Try it: Below is a listing to copy exactly; no image goes into the copy.

The data:
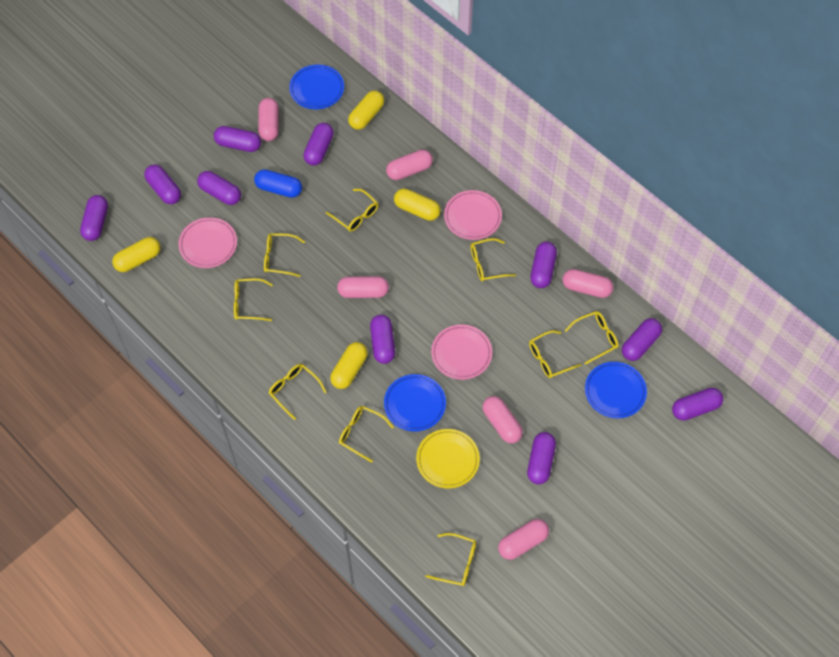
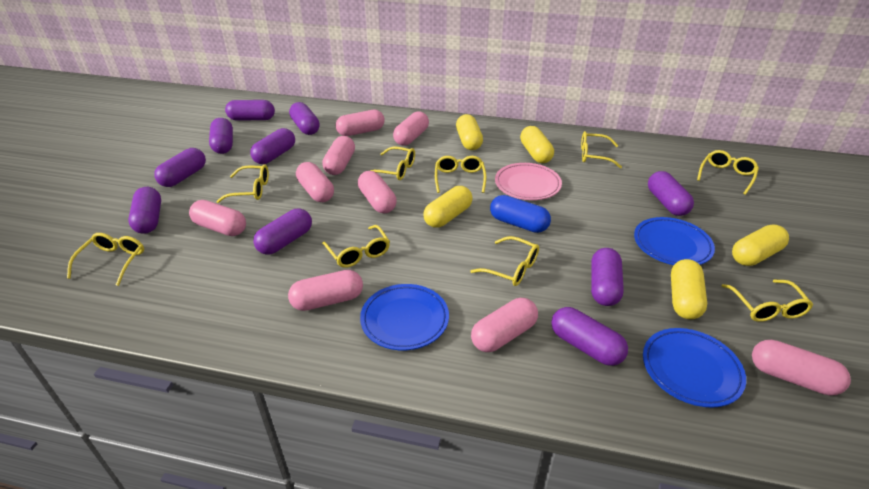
pink capsule: 6 -> 9
pink plate: 3 -> 1
yellow capsule: 4 -> 5
yellow plate: 1 -> 0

The completed task:
pink capsule: 6 -> 9
pink plate: 3 -> 1
yellow capsule: 4 -> 5
yellow plate: 1 -> 0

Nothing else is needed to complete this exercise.